Given entries:
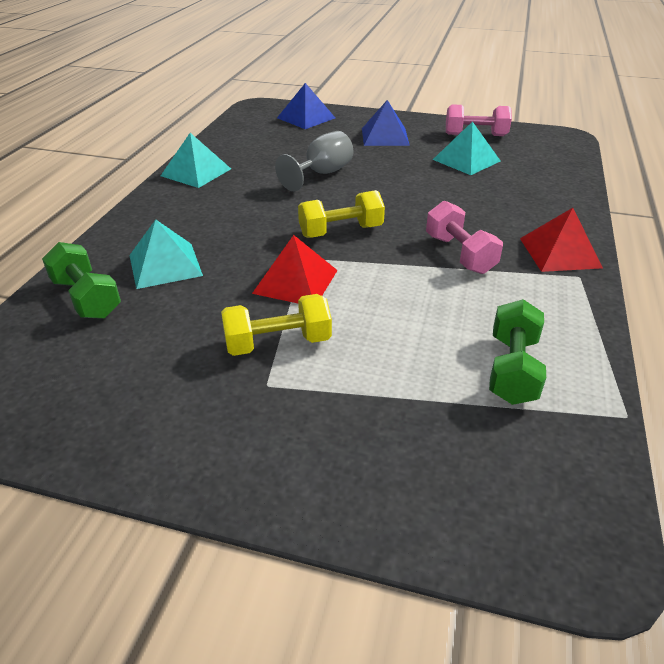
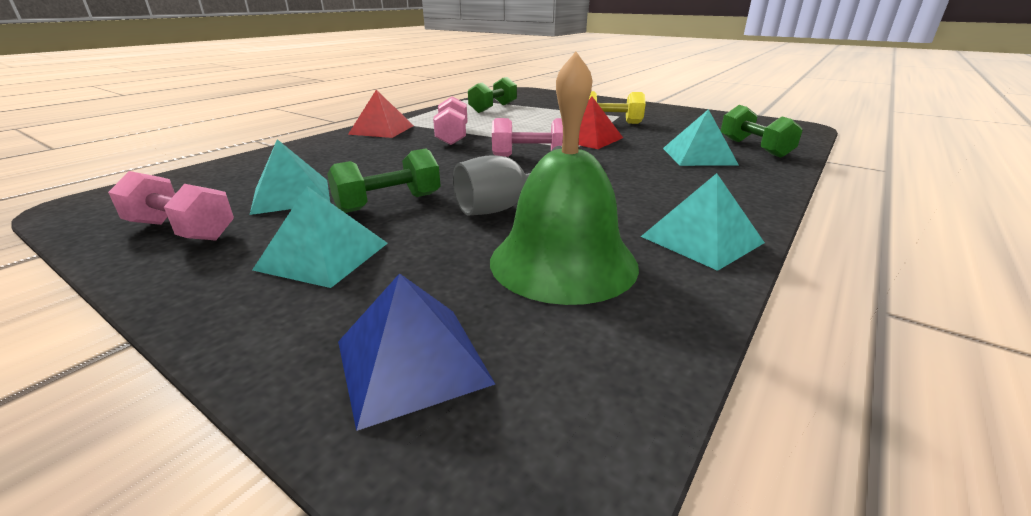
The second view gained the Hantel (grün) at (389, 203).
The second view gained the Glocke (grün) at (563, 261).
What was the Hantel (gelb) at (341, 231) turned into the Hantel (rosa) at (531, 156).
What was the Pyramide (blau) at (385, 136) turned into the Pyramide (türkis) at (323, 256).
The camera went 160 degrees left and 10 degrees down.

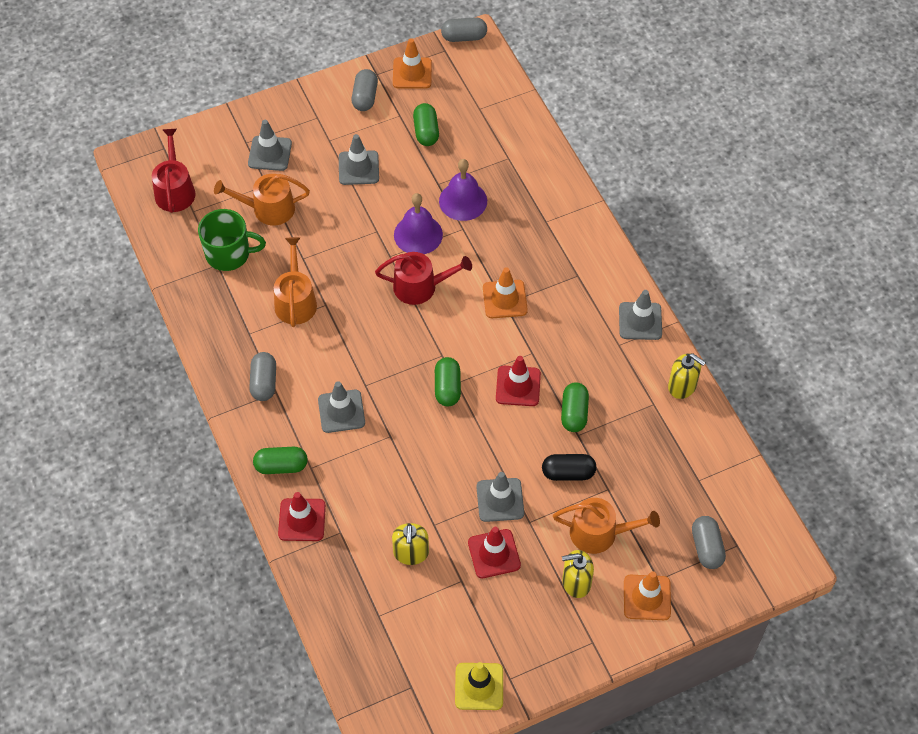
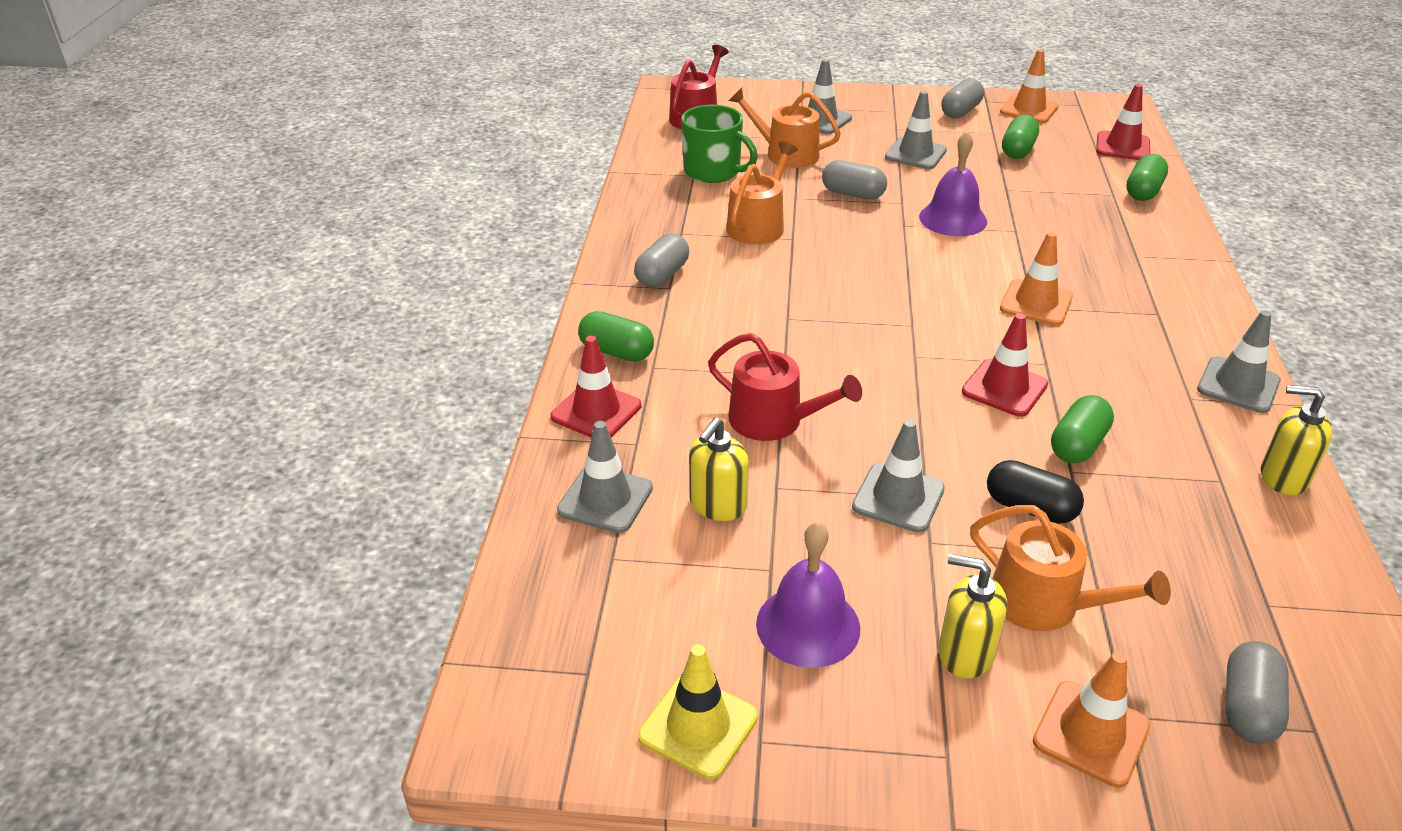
The Leitkegel (grau) ended up elsewhere, having gone from (341, 411) to (605, 499).
The Gießkanne (rot) ended up elsewhere, having gone from (420, 287) to (774, 421).
The Kapsel (grün) ended up elsewhere, having gone from (447, 388) to (1143, 191).
The Glocke (lila) ended up elsewhere, having gone from (463, 201) to (808, 625).
The Kapsel (grau) ended up elsewhere, having gone from (464, 37) to (853, 194).
The Leitkegel (rot) ended up elsewhere, having gone from (494, 554) to (1122, 146).
The Seifenspender (gelb) at (682, 386) ended up facing another way, 135 degrees clockwise from before.
The camera went 30 degrees right and 20 degrees down.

Exercise objective: Where a line of the material above holds the string "view", copy that line.

Task output:
The second view gained the Hantel (grün) at (389, 203).
The second view gained the Glocke (grün) at (563, 261).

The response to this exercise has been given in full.